━━━ Stored data ━━━

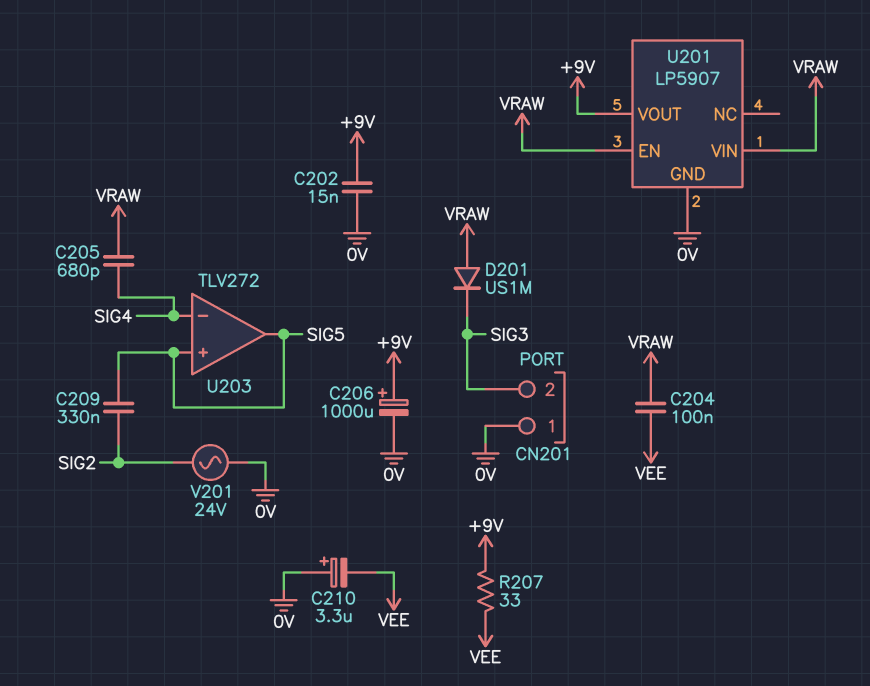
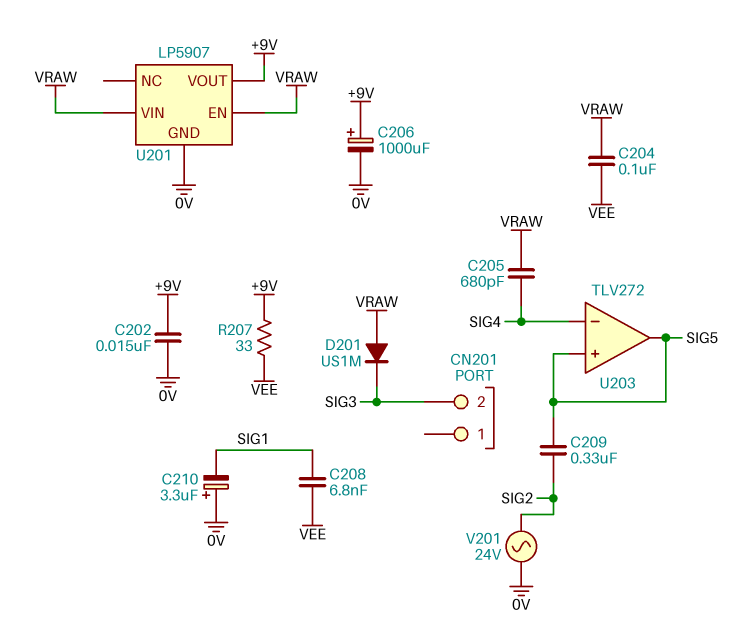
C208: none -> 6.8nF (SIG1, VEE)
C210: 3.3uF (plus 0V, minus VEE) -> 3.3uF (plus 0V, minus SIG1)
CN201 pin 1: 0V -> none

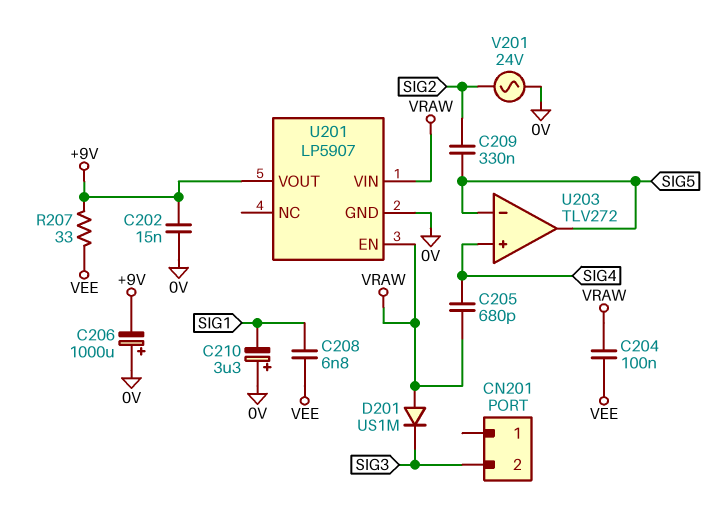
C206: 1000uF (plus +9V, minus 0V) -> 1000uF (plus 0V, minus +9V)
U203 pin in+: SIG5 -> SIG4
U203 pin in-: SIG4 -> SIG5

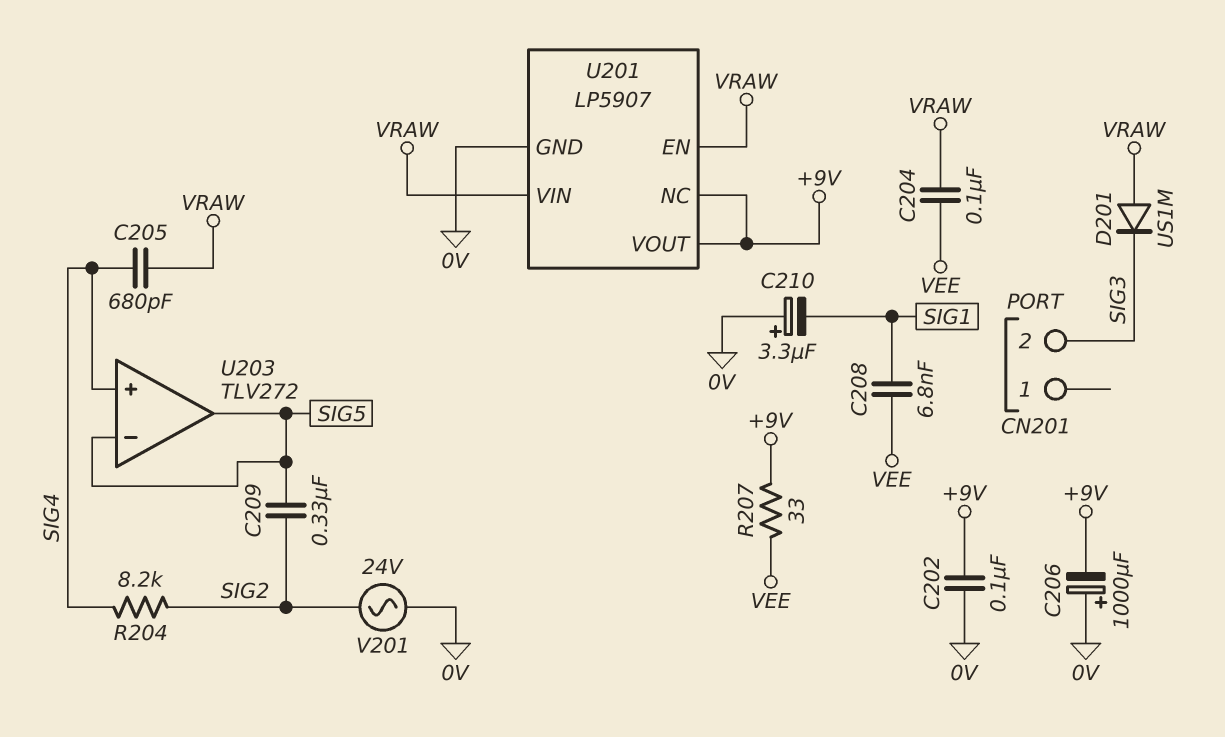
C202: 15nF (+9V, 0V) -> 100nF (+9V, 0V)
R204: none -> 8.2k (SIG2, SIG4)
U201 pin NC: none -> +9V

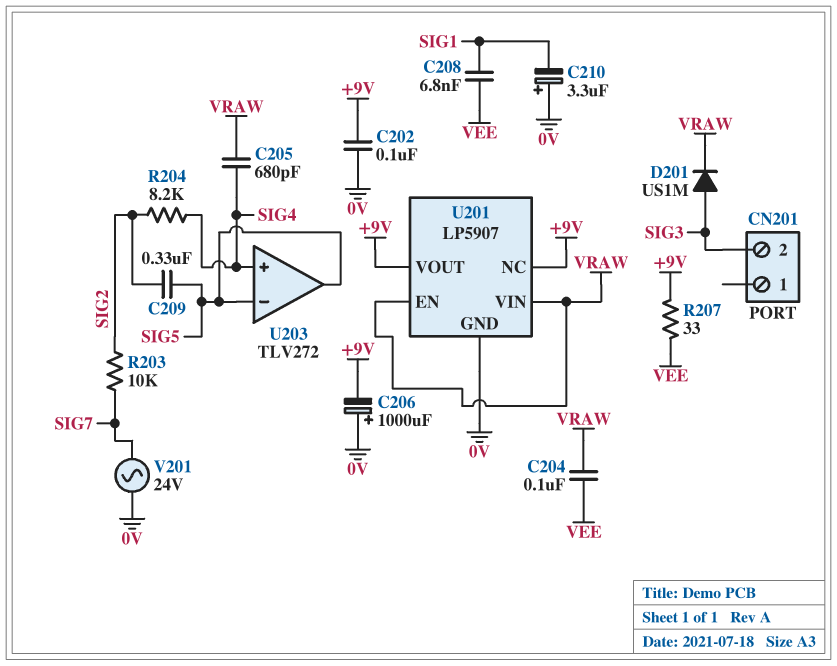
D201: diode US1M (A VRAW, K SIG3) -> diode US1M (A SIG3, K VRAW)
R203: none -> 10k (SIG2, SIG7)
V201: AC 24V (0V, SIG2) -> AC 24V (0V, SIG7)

━━━

Directions for this task: From the data above, copy each line that holds "minus".

Answer to the exercise:
C210: 3.3uF (plus 0V, minus VEE) -> 3.3uF (plus 0V, minus SIG1)
C206: 1000uF (plus +9V, minus 0V) -> 1000uF (plus 0V, minus +9V)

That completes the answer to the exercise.